■ WHAT YOU WILL DO
Each record below must be reproduced exactly as it reads, with its images omitted.

■ MATERIAL FOR THIS TASK
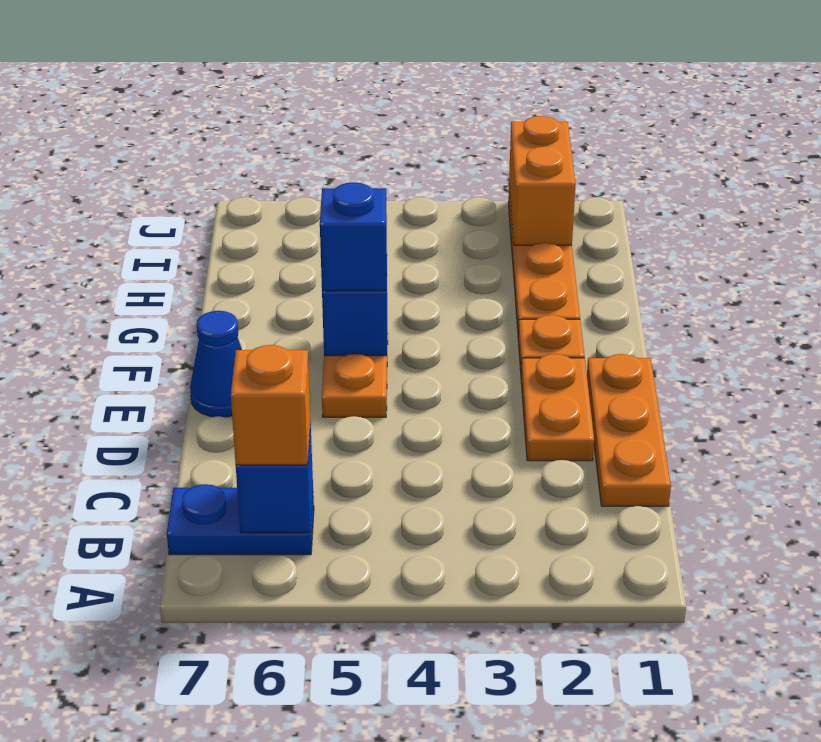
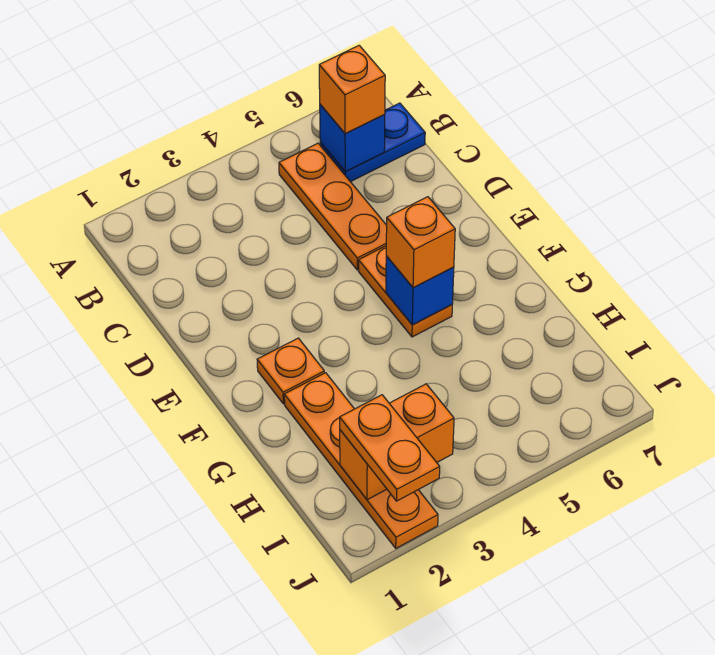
orange plate C1:E1 level 1 -> orange plate B5:D5 level 1
orange plate D2:E2 level 1 -> orange plate I2:J2 level 3
blue cone E7 level 1 -> none
blue brick F5 level 3 -> orange brick F5 level 3
orange brick I2:J2 level 2 -> orange brick I2:I3 level 2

■ ANSWER TO THE EXERCISE
orange plate C1:E1 level 1 -> orange plate B5:D5 level 1
orange plate D2:E2 level 1 -> orange plate I2:J2 level 3
blue cone E7 level 1 -> none
blue brick F5 level 3 -> orange brick F5 level 3
orange brick I2:J2 level 2 -> orange brick I2:I3 level 2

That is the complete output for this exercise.